*** ENTRIES SUPPLIED Section Begins ***

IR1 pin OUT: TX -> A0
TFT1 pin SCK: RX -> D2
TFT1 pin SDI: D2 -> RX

*** ENTRIES SUPPLIED Section Ends ***
*** ENTRIES SUPPLIED Section Begins ***

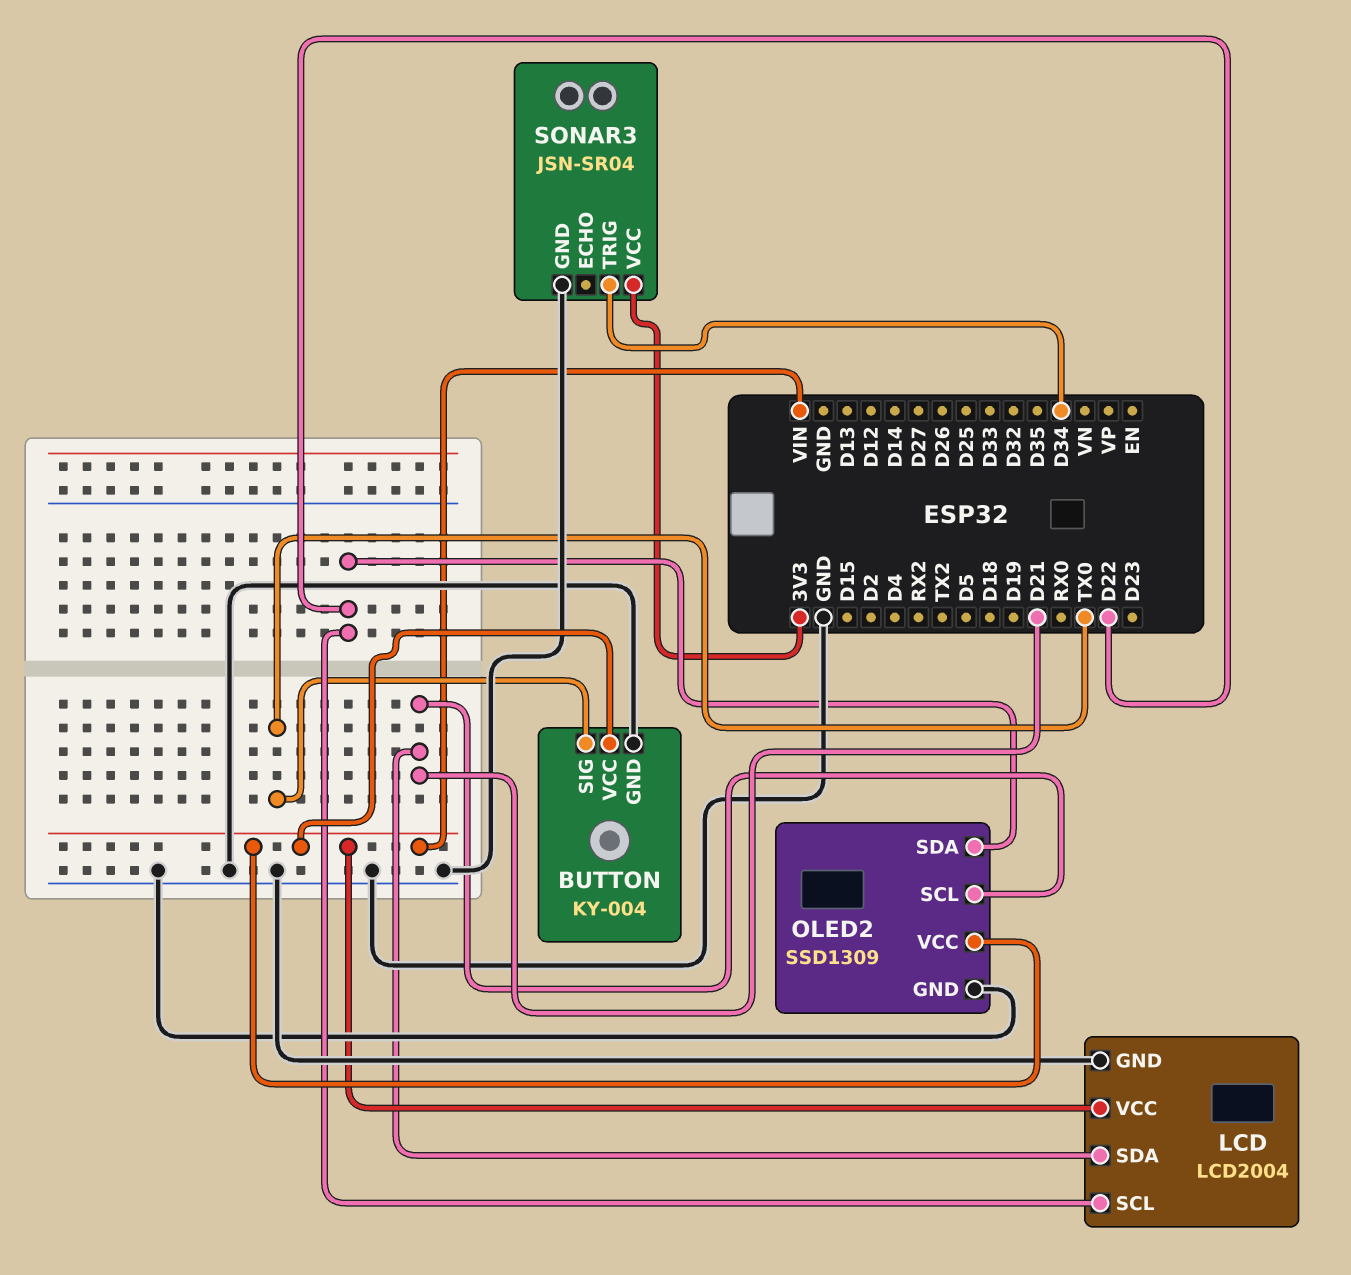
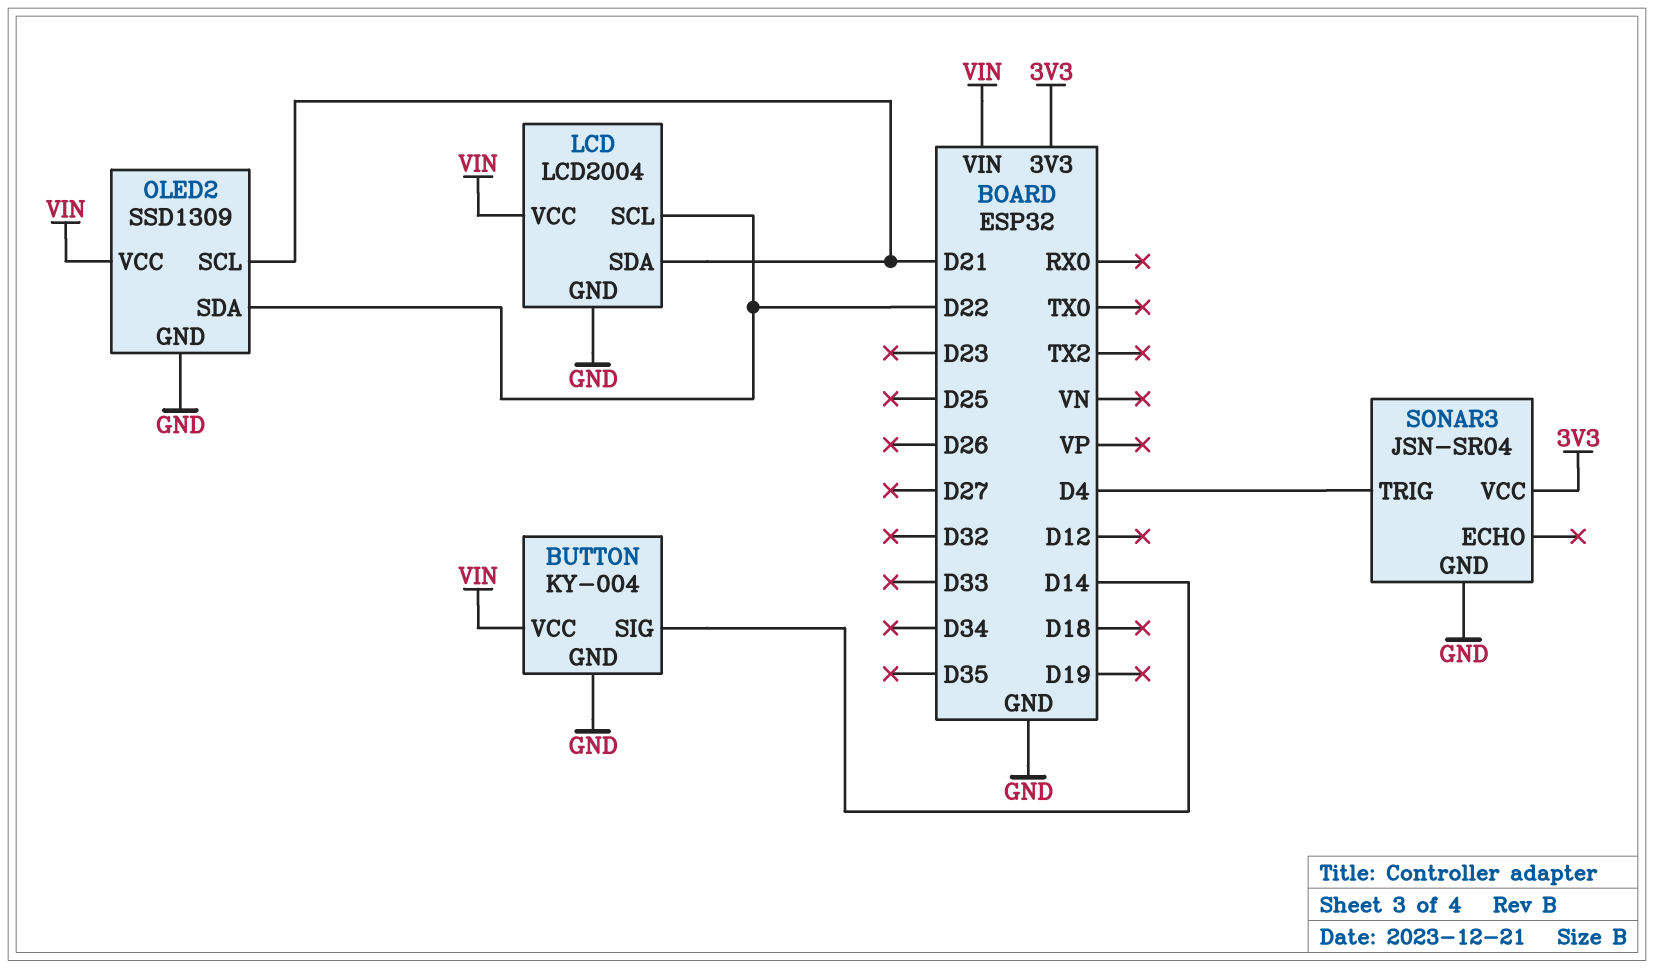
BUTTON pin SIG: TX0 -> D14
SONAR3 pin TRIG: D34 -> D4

*** ENTRIES SUPPLIED Section Ends ***
*** ENTRIES SUPPLIED Section Begins ***

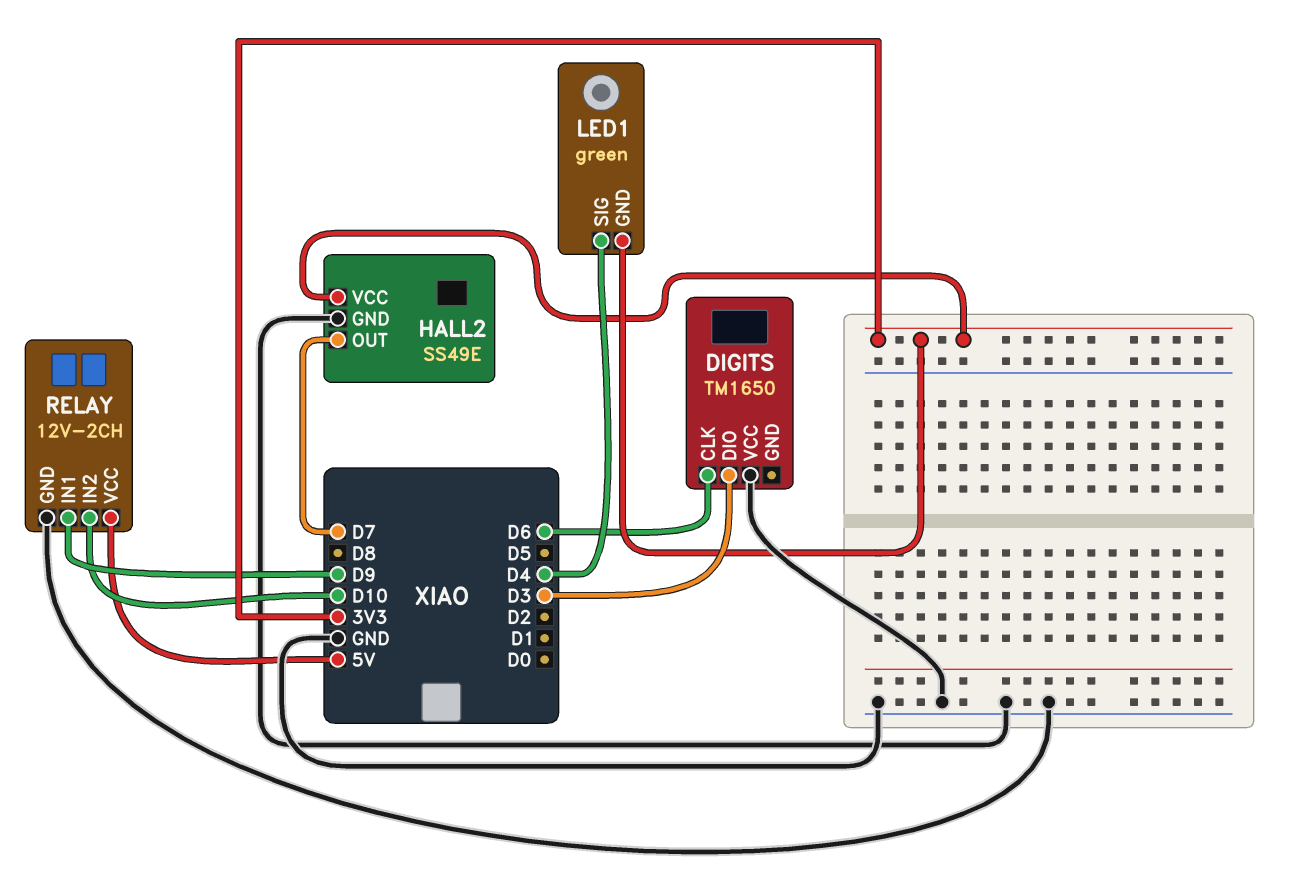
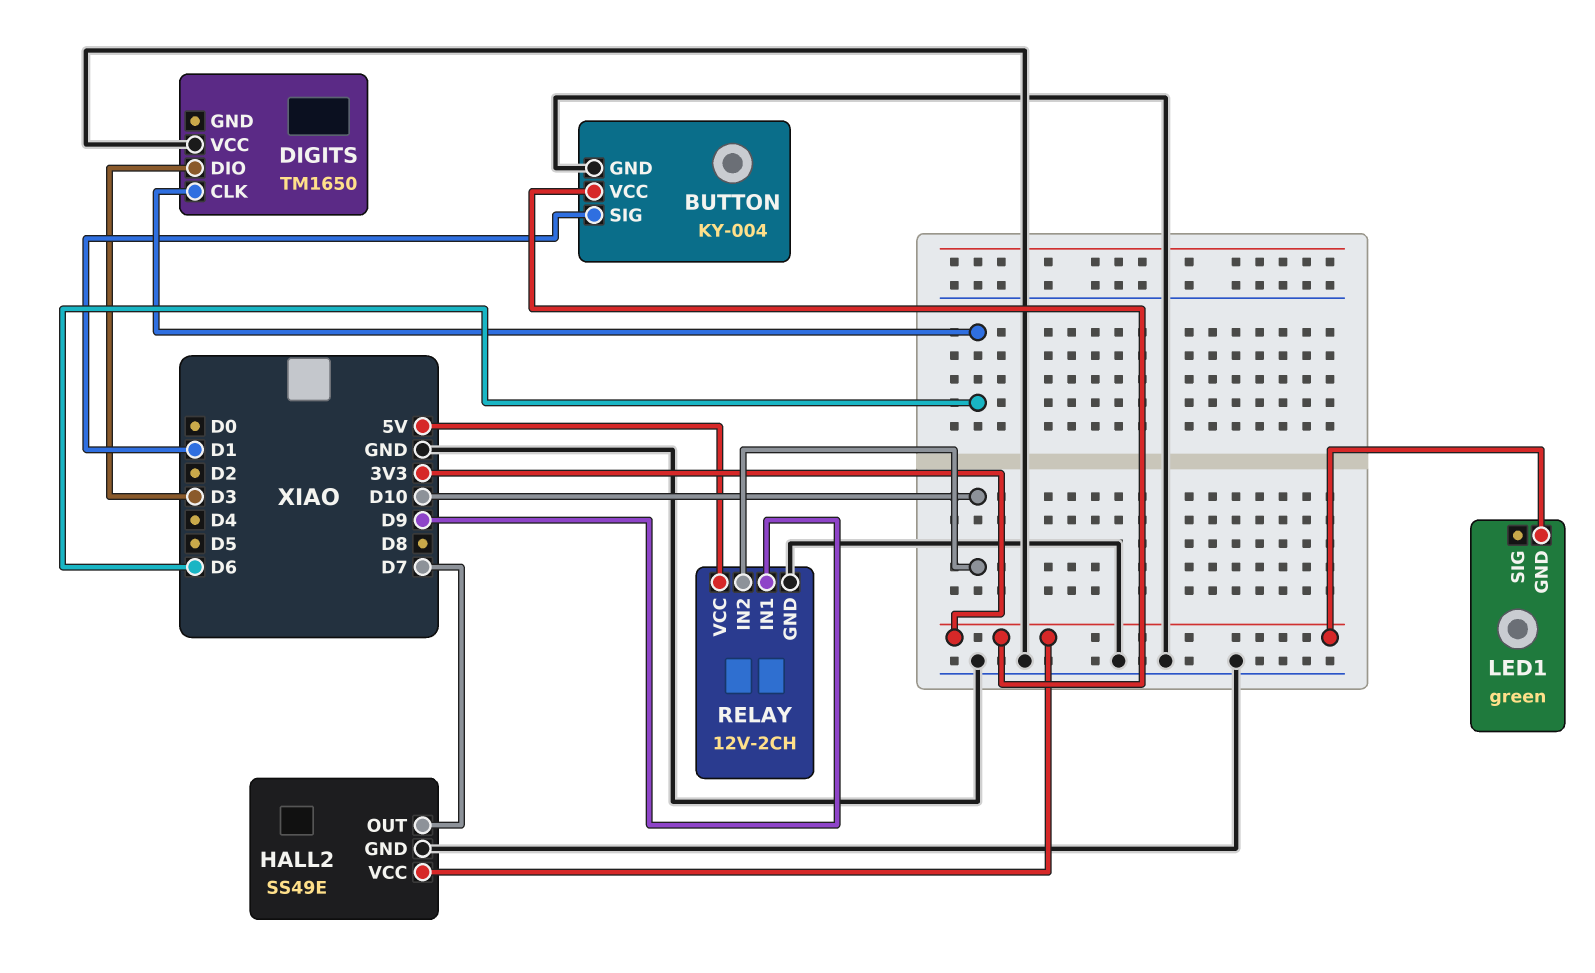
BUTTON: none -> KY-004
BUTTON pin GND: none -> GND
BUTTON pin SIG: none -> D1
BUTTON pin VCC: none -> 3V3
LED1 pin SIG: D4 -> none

*** ENTRIES SUPPLIED Section Ends ***

▸ DIRECTIONS FOR THIS TASK: The exact lines of the material above starting at the one that contains "IR1 pin OUT: TX -> A0" and ending at the one that contains "TFT1 pin SDI: D2 -> RX" are what to retype; leave out everything else.

▸ WRITTEN REPLY:
IR1 pin OUT: TX -> A0
TFT1 pin SCK: RX -> D2
TFT1 pin SDI: D2 -> RX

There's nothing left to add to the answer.